-- Data to examine follows --

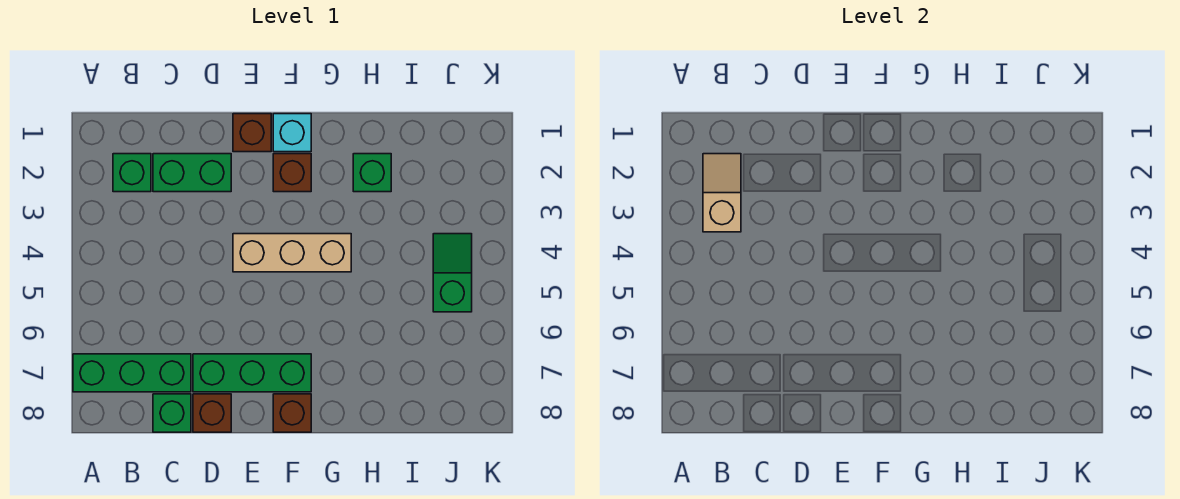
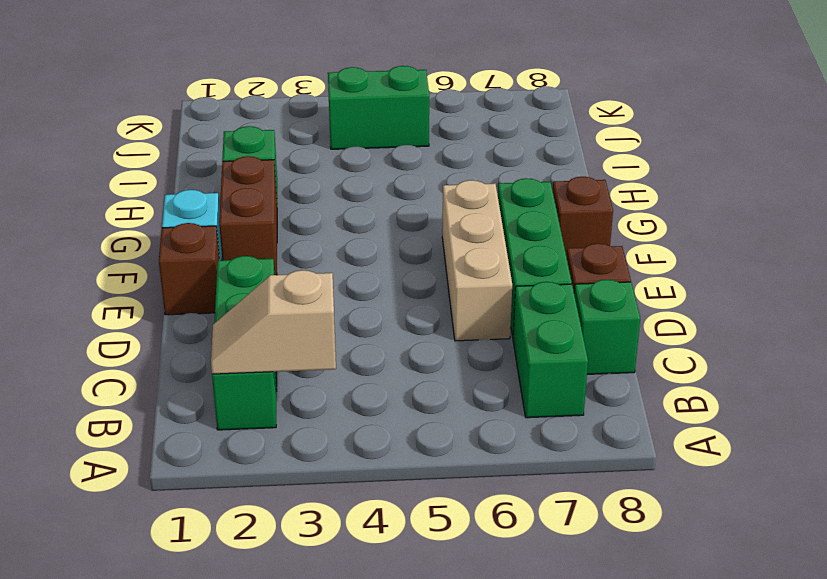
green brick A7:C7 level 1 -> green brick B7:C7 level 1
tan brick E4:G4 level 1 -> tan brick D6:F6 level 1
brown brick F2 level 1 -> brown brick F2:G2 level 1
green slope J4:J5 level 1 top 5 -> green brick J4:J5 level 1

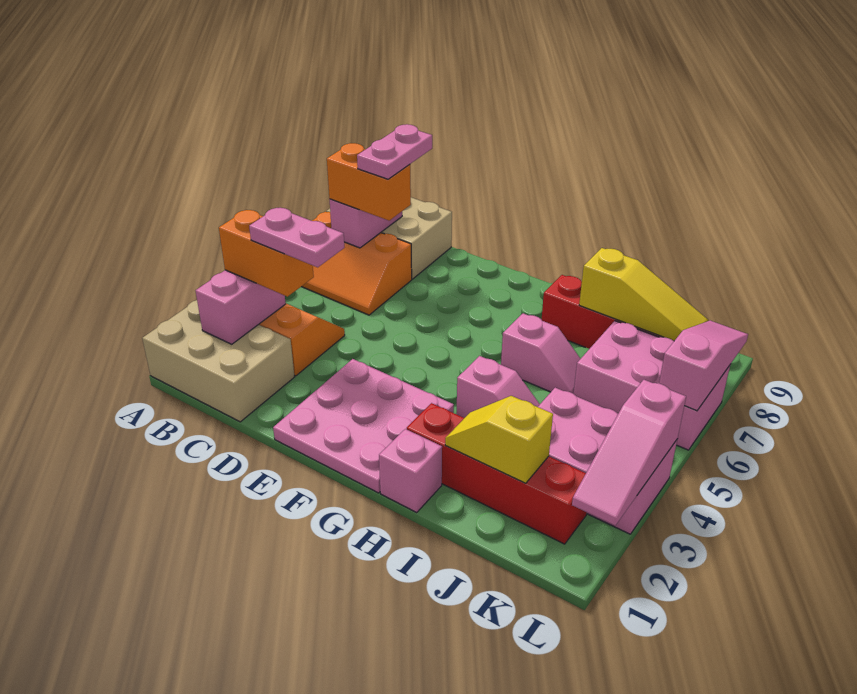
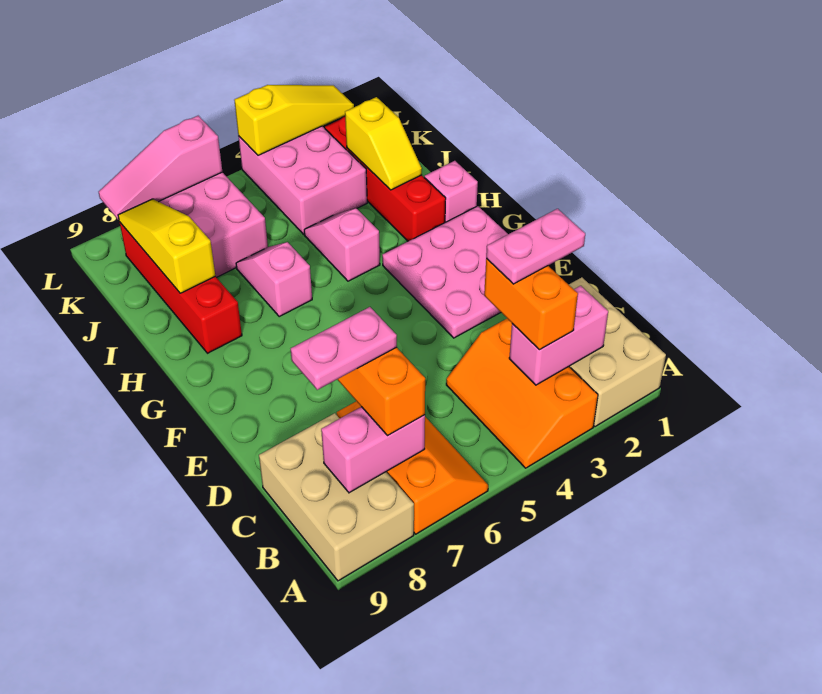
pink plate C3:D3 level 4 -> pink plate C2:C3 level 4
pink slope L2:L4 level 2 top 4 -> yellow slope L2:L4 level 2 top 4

-- Data to examine concluded --

▸ Your objective:
In the entries above, find each line that includes the string "green" and copy it.

▸ Solution:
green brick A7:C7 level 1 -> green brick B7:C7 level 1
green slope J4:J5 level 1 top 5 -> green brick J4:J5 level 1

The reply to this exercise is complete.